> [TASK ITEM]:
Write out each line of the material exactly as given, and drop the images.

> [SOURCE MATERIAL]:

----------

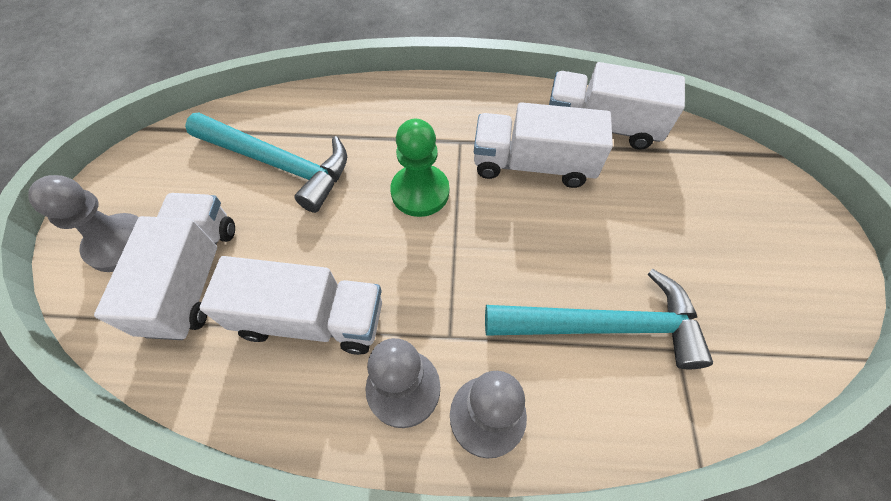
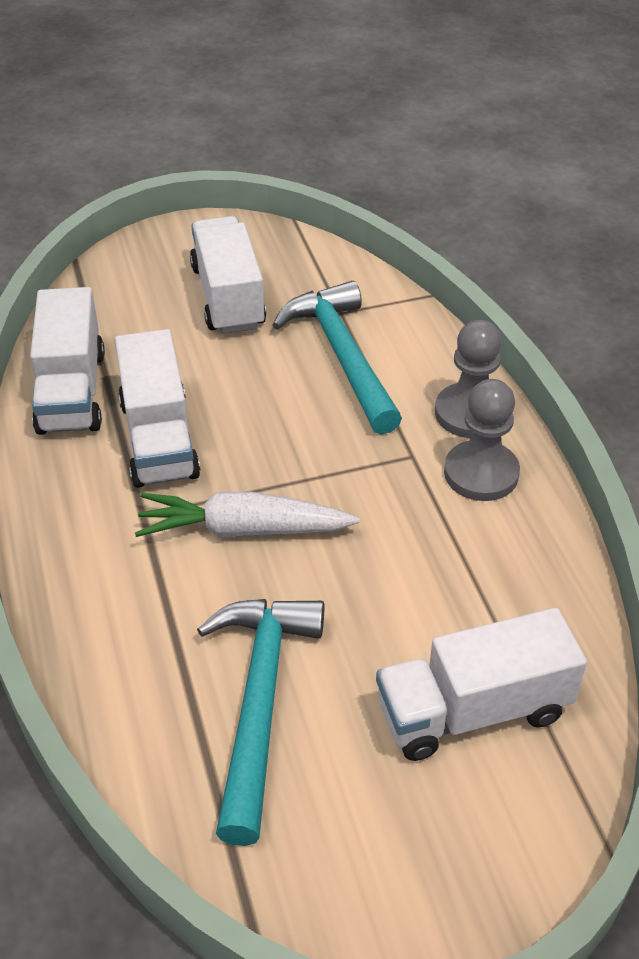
camera: 110 degrees left, 15 degrees down
(119, 244) = (476, 831): grey pawn -> none
(311, 319) = (457, 570): white truck -> white truck (228, 297)
(420, 192) = (243, 529): green pawn -> white carrot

----------

> [EXERCISE RESPONSE]:
camera: 110 degrees left, 15 degrees down
(119, 244) = (476, 831): grey pawn -> none
(311, 319) = (457, 570): white truck -> white truck (228, 297)
(420, 192) = (243, 529): green pawn -> white carrot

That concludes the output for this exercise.